───── DATA TO PROCESS
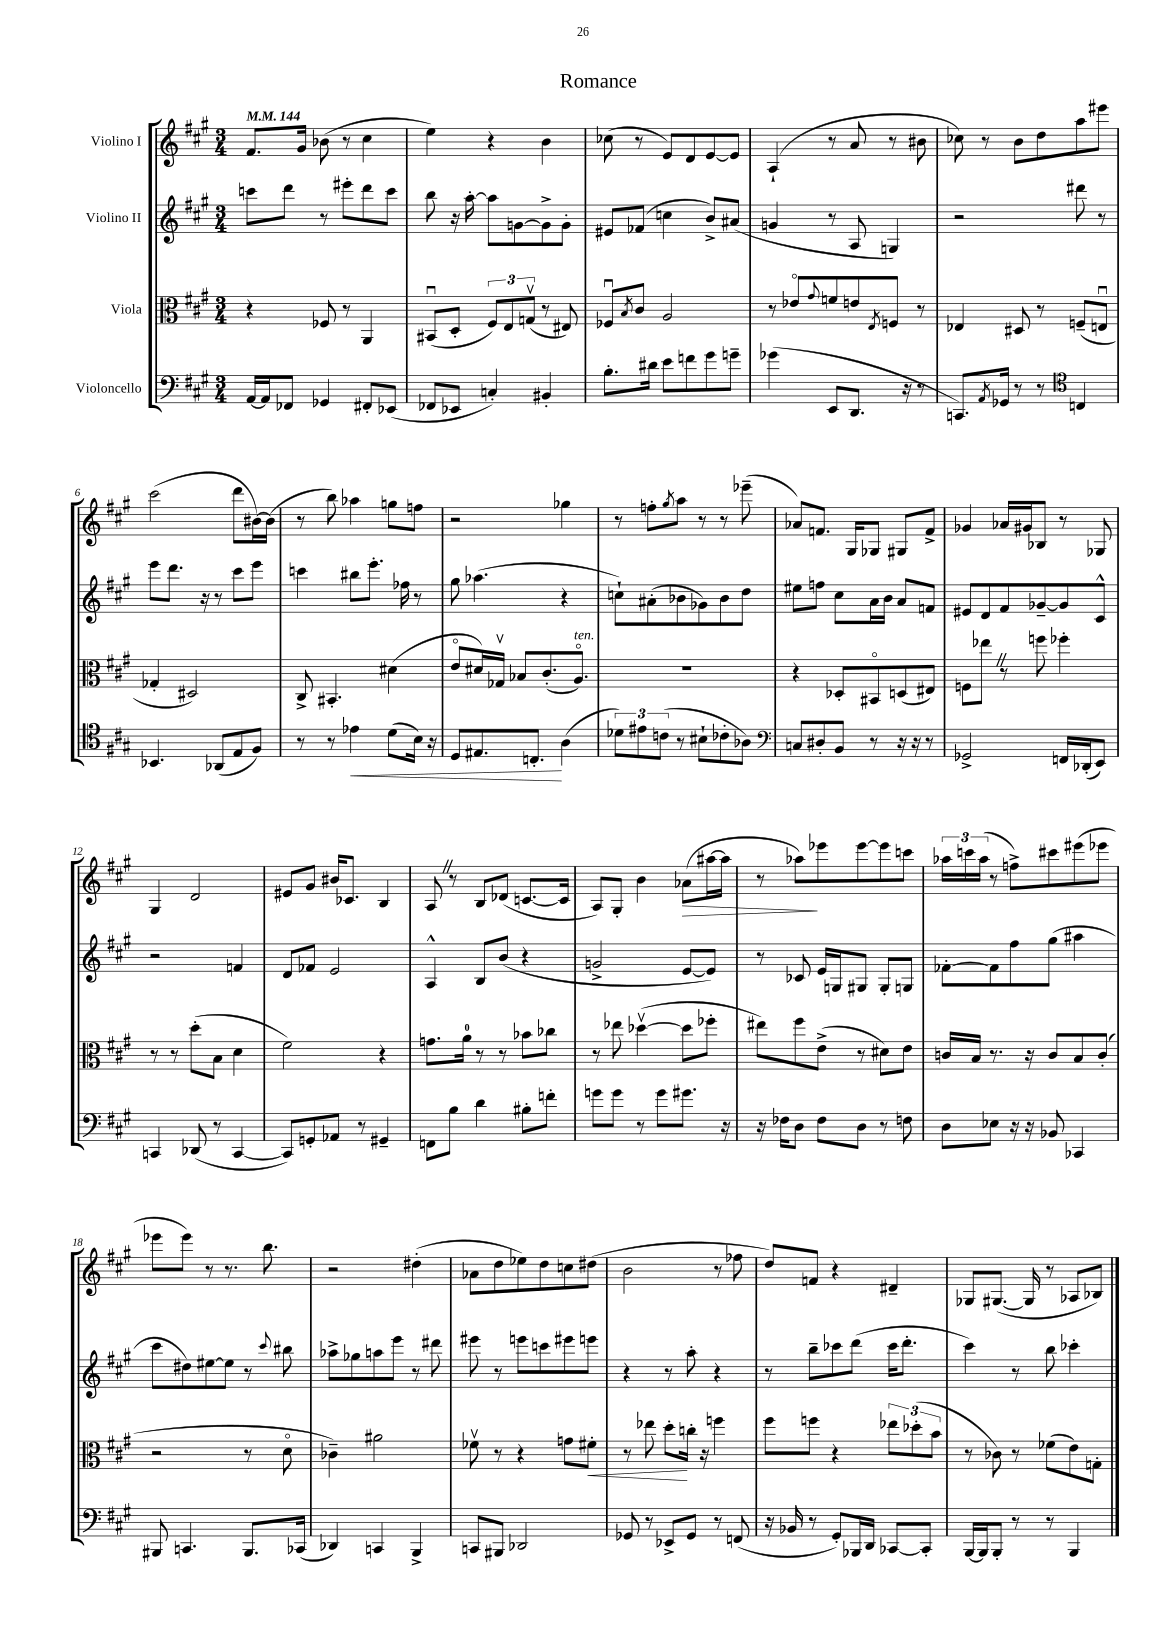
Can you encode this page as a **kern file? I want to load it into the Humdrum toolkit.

**kern	**kern	**kern	**kern
*staff4	*staff3	*staff2	*staff1
*clefF4	*clefC3	*clefG2	*clefG2
*k[f#c#g#]	*k[f#c#g#]	*k[f#c#g#]	*k[f#c#g#]
*M3/4	*M3/4	*M3/4	*M3/4
*MM144	*MM144	*MM144	*MM144
[16AA	4r	8ccc	8.f#
16AA]	.	.	.
8FF-	.	8ddd	.
.	.	.	16g#
4GG-	8F-	8r	(8b-
.	8r	8eee#'	8r
8FF#'	4AA	8ddd	4cc#
(8EE-	.	8ccc	.
=	=	=	=
8FF-	(8BB#u	8bb	4ee)
8EE-	8D'	16r	.
.	.	[16aa'	.
4C')	12F#)	8aa]	4r
.	12E	.	.
.	.	[8g	.
.	(12Gv	.	.
4BB#'	8r	8g^]	4b
.	8E#)	8g'	.
=	=	=	=
8.B'	8F-u	8e#	(8cc-
.	8qB	.	.
.	8c#	(8f-	8r
16d#	.	.	.
8e	2A	4cc	8e)
8f	.	.	8d
8g#	.	8b^)	[8e
8g~	.	(8a#	8e]
=	=	=	=
(4g-	8r	4g	(4A`
.	8e-o	.	.
.	8qqg#	.	.
8EE	8f	8r	8r
8.DD	8e	8A	8a
.	8qE	.	.
.	8F	4G)	8r
16r	.	.	.
8r	8r	.	8b#
=	=	=	=
8.CC)	4E-	2r	8cc-)
.	.	.	8r
8qAA	.	.	.
16GG-	.	.	.
8r	8D#	.	8b
8r	8r	.	8dd
*clefC4	*	*	*
4C	(8F~	8ddd#	8aa
.	8Eu	8r	8eee#
=	=	=	=
4.BB-	4G-'	8eee	(2ccc#
.	.	8.ddd	.
.	2D#)	.	.
.	.	16r	.
(8AA-	.	8r	.
8E	.	8ccc#	8ddd
8F#)	.	8eee	[16b#)
.	.	.	(16b#]
=	=	=	=
8r	8C#^	4ccc	8r
8r	4.BB#'	.	8bb)
4e-	.	8bb#	4aa-
.	.	8.eee'	.
(8d	(4d#	.	8gg
.	.	16ff-	.
16B)	.	8r	8ff
16r	.	.	.
=	=	=	=
8D	8eo	8gg#	2r
8.E#	16d#)	(4.aa-	.
.	16G-v	.	.
.	8B-	.	.
8.C'	.	.	.
.	(8.c#'	.	.
(4A	.	4r	4gg-
.	8.Ao)	.	.
=	=	=	=
12d-)	2.r	8cc`)	8r
12e#	.	.	.
.	.	(8a#'	8ff'
(12c	.	.	.
.	.	.	8qgg#
8r	.	8b-	8aa
8B#`	.	8g-)	8r
8c-'	.	8b-	8r
8A-)	.	8dd	(8eee-~
=	=	=	=
*clefF4	*	*	*
8C	4r	8ee#	8a-)
8D#'	.	8ff	8.f
8BB	8D-'	8cc#	.
.	.	.	16G#
8r	8BB#o	16a	8G-
.	.	16b	.
16r	(8D	8a	8G#
16r	.	.	.
8r	8E#)	8f	8f^
=	=	=	=
2GG-^	8F	8e#	4g-
.	8ee-	8d	.
.	8r	8f#	16a-
.	.	.	16g#
.	8ff	[8g-~	8B-
16FF	4ff-'	8g-]	8r
(16DD-'	.	.	.
8EE)	.	8c#^^	8G-
=	=	=	=
4CC	8r	2r	4G#
.	8r	.	.
(8DD-	(8dd'	.	2d
8r	8B	.	.
[4CC	4d	4f	.
=	=	=	=
8CC])	2f#)	8d	8e#
8GG'	.	8f-	8g#
8AA-	.	2e	16b#
.	.	.	8.c-
8r	.	.	.
4GG#~	4r	.	4B
=	=	=	=
8FF	8.g	4A^^	8A
8B	.	.	8r
.	16a	.	.
4d	8r	8B	8B
.	8r	(8b	(8d-
8B#'	8b-	4r	[8.c
8f'	8cc-	.	.
.	.	.	16c]
=	=	=	=
8g	8r	2g^	8A)
8g	8ee-	.	8G#'
8r	([4dd-v	.	4b
8g	.	.	.
8.g#	8dd-]	[8e	(8a-
.	8ff-'	8e])	[16aa#
16r	.	.	16aa#]
=	=	=	=
16r	8ee#)	8r	8r
16F-	.	.	.
8D	8ff#	8c-	8aa-)
8F-	(8e^	16e	8eee-
.	.	16G	.
8D	8r	8G#	[8eee-
8r	8d#)	8G#'	8eee-]
8F	8e	8G	8ccc
=	=	=	=
8D	16c	[8f-'	24aa-
.	.	.	24ccc
.	16B	.	.
.	.	.	(24aa-
8E-	8.r	8f-]	8r
16r	.	8ff#	8ff^)
16r	16r	.	.
8BB-	8c	(8gg#	8ccc#
4CC-	8B	4aa#	(8eee#
.	(8c'	.	8eee-
=	=	=	=
8BBB#	2r	8ccc#	8eee-
4.CC	.	8dd#)	8eee-)
.	.	[8ee#	8r
.	.	8ee#]	8.r
8.BBB#	8r	8r	.
.	.	.	8.bb
.	.	8qqccc#	.
.	8do	8bb#	.
(16CC-	.	.	.
=	=	=	=
4DD-)	4c-~)	8aa-^	2r
.	.	8gg-	.
4CC	2a#	8aa	.
.	.	8eee	.
4BBB^	.	8r	(4dd#'
.	.	8ddd#	.
=	=	=	=
8CC	8f-v	8eee#	8a-
8BBB#	8r	8r	8dd
2DD-	4r	8eee	8ee-)
.	.	8ccc	8dd
.	8g	8eee#	8cc
.	8f#'	8eee	(8dd#
=	=	=	=
8GG-	8r	4r	2b
8r	8ee-	.	.
8EE-^	8dd'	8r	.
8GG-	16cc'	8aa'	.
.	16r	.	.
8r	4ff	4r	8r
(8FF	.	.	8ff-
=	=	=	=
16r	8ff#	8r	8dd)
16BB-	.	.	.
8r	8ff	8bb~	8f
8GG#')	4r	8ccc-	4r
16BBB-	.	(8ddd	.
16DD	.	.	.
[8CC-	12ee-	16ccc-	4d#~
.	.	8.ddd'	.
.	(12dd-'	.	.
8CC-']	.	.	.
.	12b	.	.
=	=	=	=
[16BBB	8r	4ccc#)	8G-
16BBB]	.	.	.
8BBB'	8c-)	.	([8.G#
8r	8r	8r	.
.	.	.	16G#]
8r	(8f-	8bb	8r
4BBB	8e)	4ccc-'	8A-
.	8G'	.	8B-)
==	==	==	==
*-	*-	*-	*-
──────────
SHORT TASK: Which lines in the records contain the string "kern"? Report each of those lines in full.

SOLUTION FOR THIS TASK:
Can you encode this page as a **kern file? I want to load it into the Humdrum toolkit.
**kern	**kern	**kern	**kern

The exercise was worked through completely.